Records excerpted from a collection

--- START ---

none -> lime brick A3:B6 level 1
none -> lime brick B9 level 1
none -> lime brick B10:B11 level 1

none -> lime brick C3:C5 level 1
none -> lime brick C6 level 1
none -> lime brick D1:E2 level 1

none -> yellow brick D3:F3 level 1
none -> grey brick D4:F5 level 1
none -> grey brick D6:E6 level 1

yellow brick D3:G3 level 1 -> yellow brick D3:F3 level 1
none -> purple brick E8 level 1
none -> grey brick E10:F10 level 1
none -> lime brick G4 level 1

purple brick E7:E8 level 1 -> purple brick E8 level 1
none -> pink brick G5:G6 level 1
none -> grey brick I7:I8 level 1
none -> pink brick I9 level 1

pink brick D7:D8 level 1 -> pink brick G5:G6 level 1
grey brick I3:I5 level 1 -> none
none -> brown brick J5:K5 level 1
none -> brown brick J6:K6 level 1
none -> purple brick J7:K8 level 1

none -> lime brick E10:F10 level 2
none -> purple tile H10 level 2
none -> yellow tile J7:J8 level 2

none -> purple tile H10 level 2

--- END ---

**Problem to solve:** Every piece of the data must be set down exactly. Omit nothing.

**Reply:**
none -> lime brick A3:B6 level 1
none -> lime brick B9 level 1
none -> lime brick B10:B11 level 1

none -> lime brick C3:C5 level 1
none -> lime brick C6 level 1
none -> lime brick D1:E2 level 1

none -> yellow brick D3:F3 level 1
none -> grey brick D4:F5 level 1
none -> grey brick D6:E6 level 1

yellow brick D3:G3 level 1 -> yellow brick D3:F3 level 1
none -> purple brick E8 level 1
none -> grey brick E10:F10 level 1
none -> lime brick G4 level 1

purple brick E7:E8 level 1 -> purple brick E8 level 1
none -> pink brick G5:G6 level 1
none -> grey brick I7:I8 level 1
none -> pink brick I9 level 1

pink brick D7:D8 level 1 -> pink brick G5:G6 level 1
grey brick I3:I5 level 1 -> none
none -> brown brick J5:K5 level 1
none -> brown brick J6:K6 level 1
none -> purple brick J7:K8 level 1

none -> lime brick E10:F10 level 2
none -> purple tile H10 level 2
none -> yellow tile J7:J8 level 2

none -> purple tile H10 level 2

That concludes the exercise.